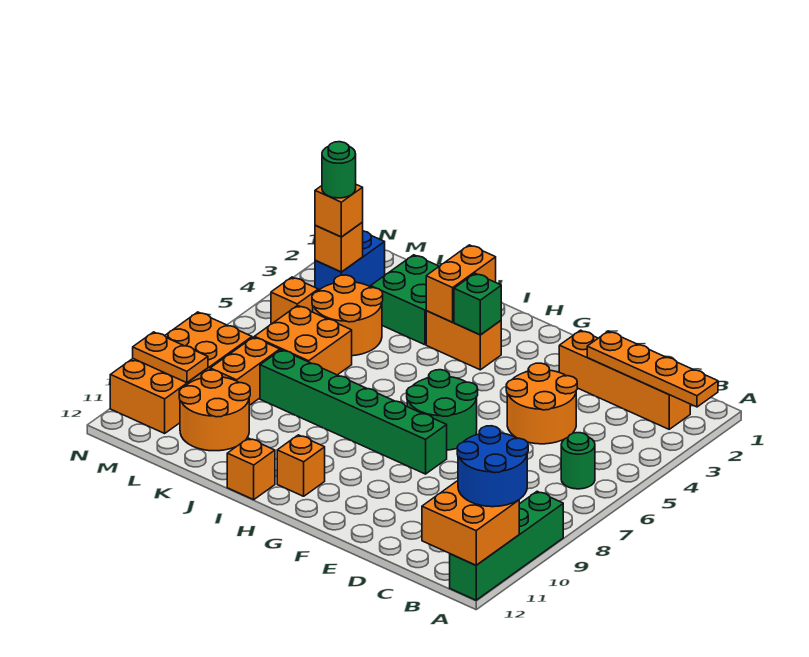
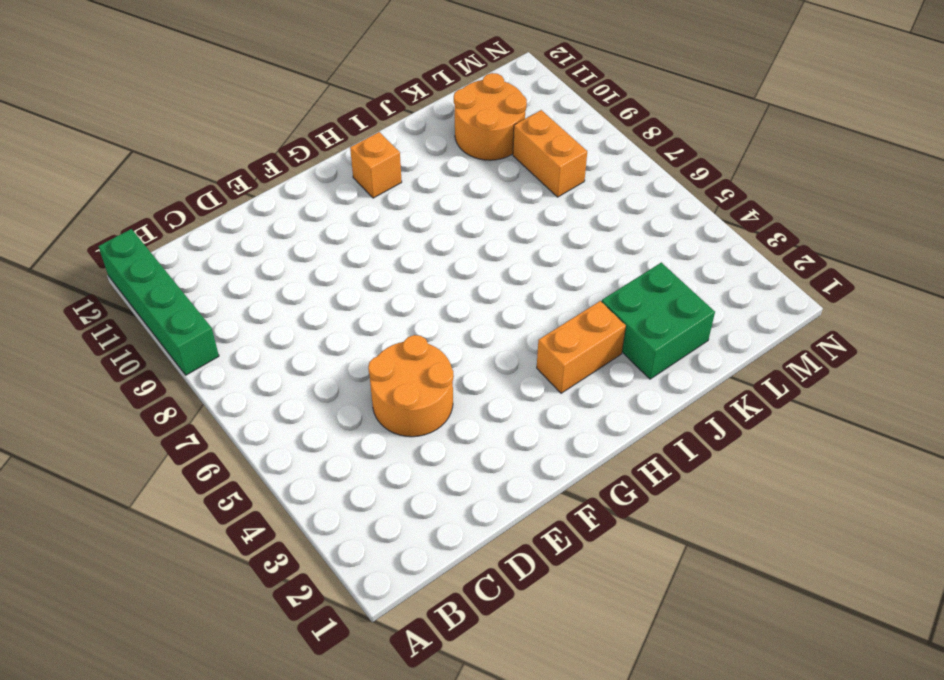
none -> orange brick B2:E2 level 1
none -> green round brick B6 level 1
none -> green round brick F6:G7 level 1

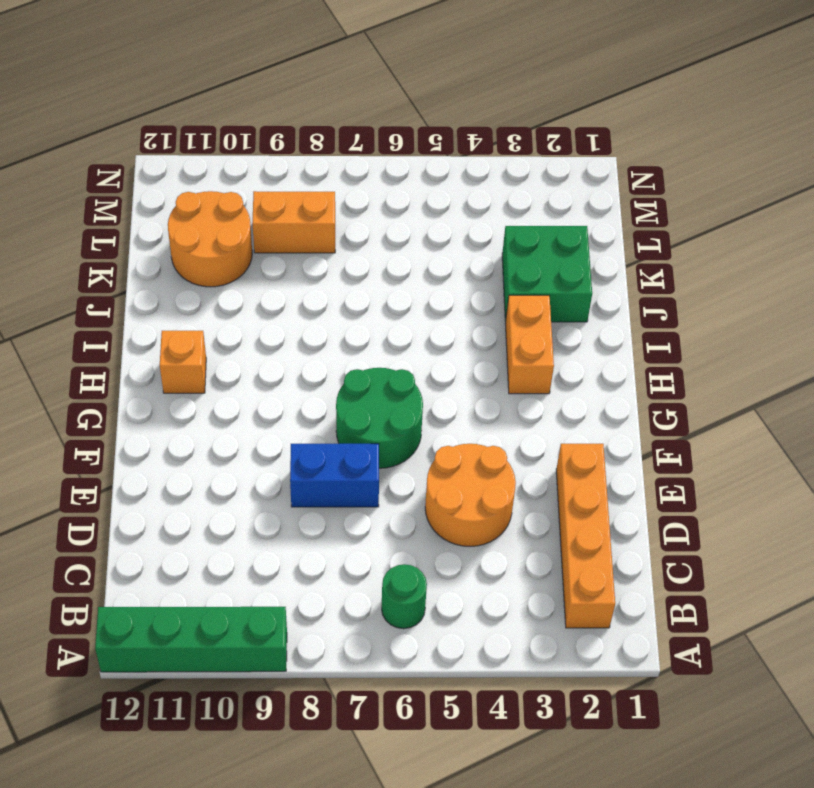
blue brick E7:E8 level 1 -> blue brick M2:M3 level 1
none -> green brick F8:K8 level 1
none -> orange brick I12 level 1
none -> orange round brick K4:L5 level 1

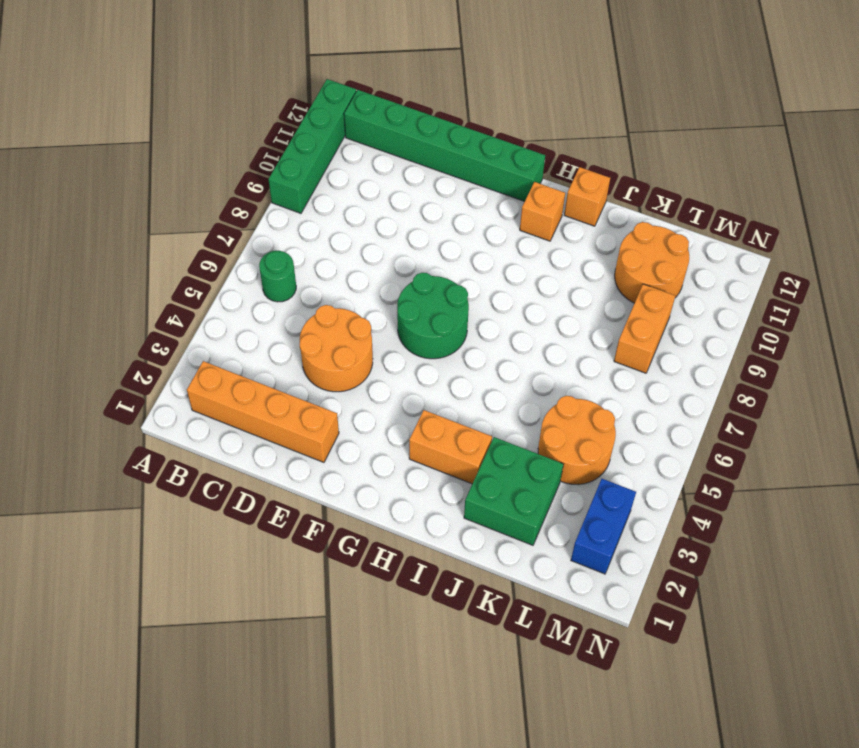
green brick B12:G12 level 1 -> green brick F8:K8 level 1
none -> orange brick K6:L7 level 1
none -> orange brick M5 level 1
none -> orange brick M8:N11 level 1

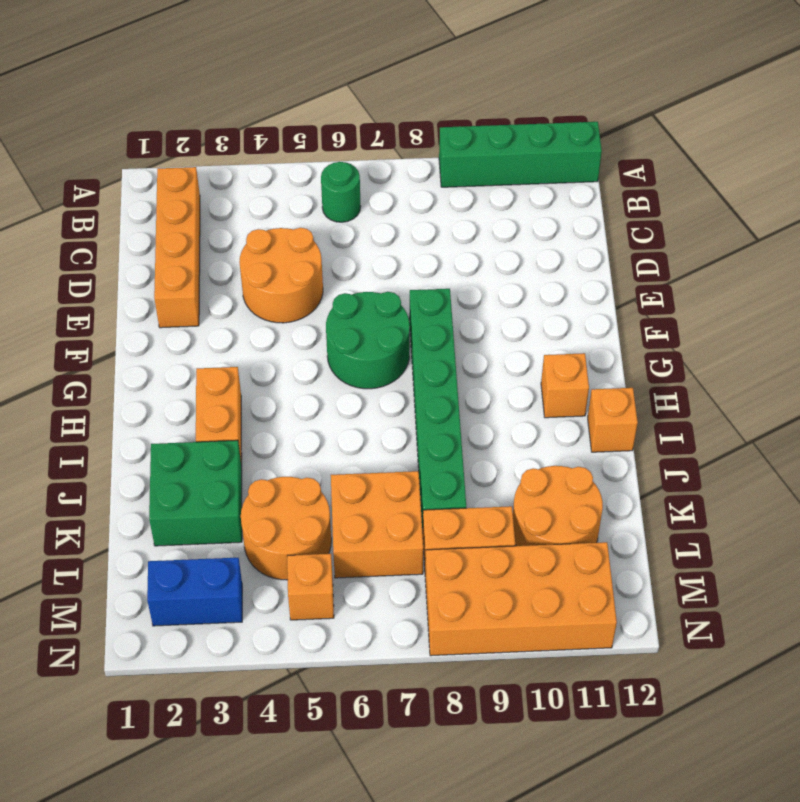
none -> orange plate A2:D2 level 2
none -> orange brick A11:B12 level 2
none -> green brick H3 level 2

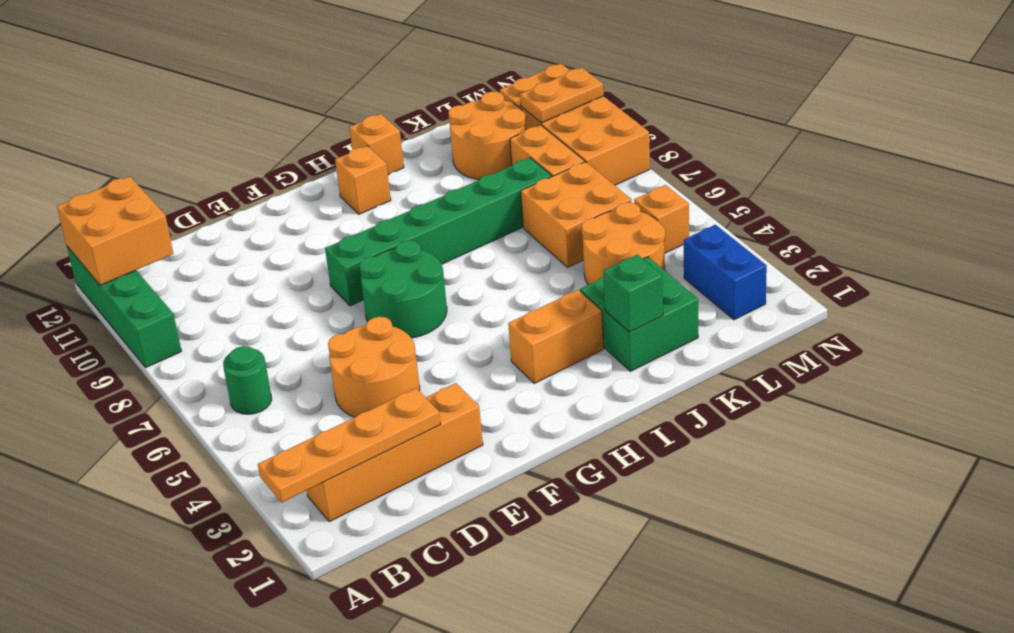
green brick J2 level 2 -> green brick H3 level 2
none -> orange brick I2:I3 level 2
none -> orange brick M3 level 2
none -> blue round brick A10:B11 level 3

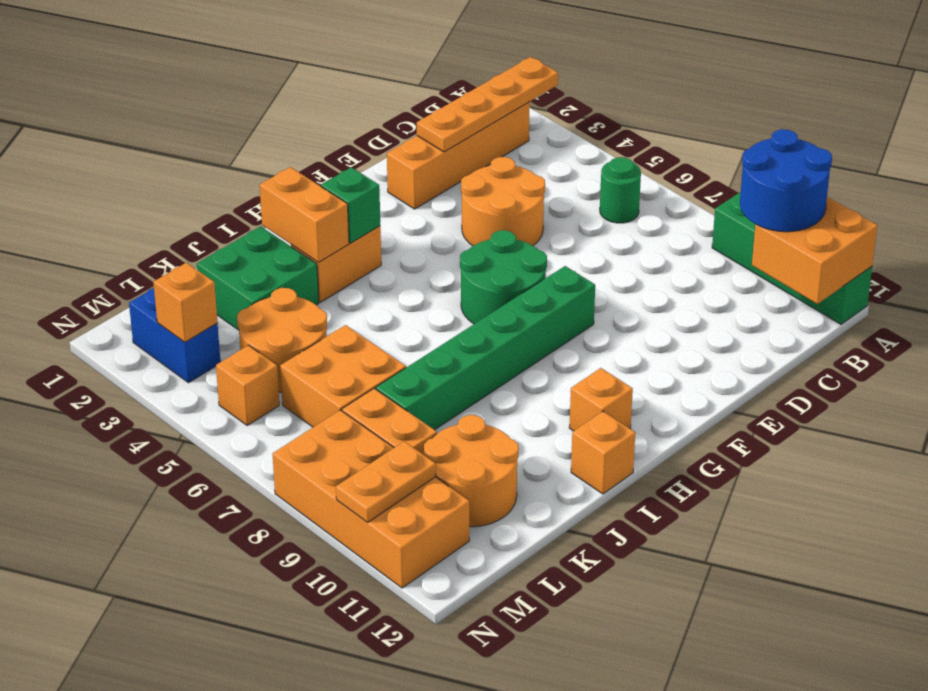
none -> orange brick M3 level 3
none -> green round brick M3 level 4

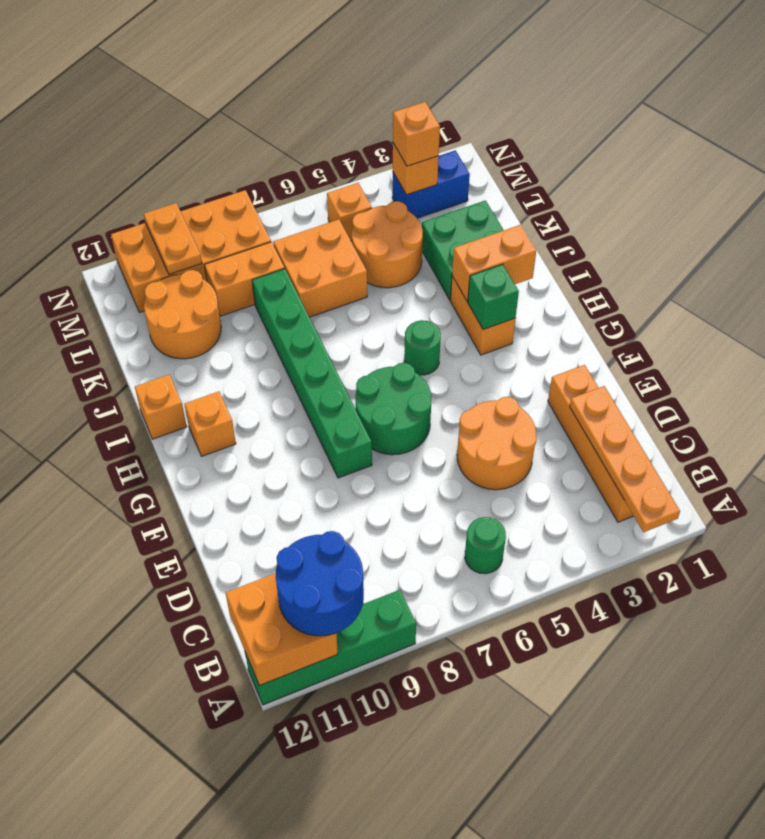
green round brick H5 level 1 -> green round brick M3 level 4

◆ EXERCISE DESCRIPTION ◆
Take the line with "none -> orange brick M3 level 3" and every line after it through the end of the data, and write only them out exactly, leaving out the pictures.

◆ EXERCISE RESPONSE ◆
none -> orange brick M3 level 3
none -> green round brick M3 level 4

green round brick H5 level 1 -> green round brick M3 level 4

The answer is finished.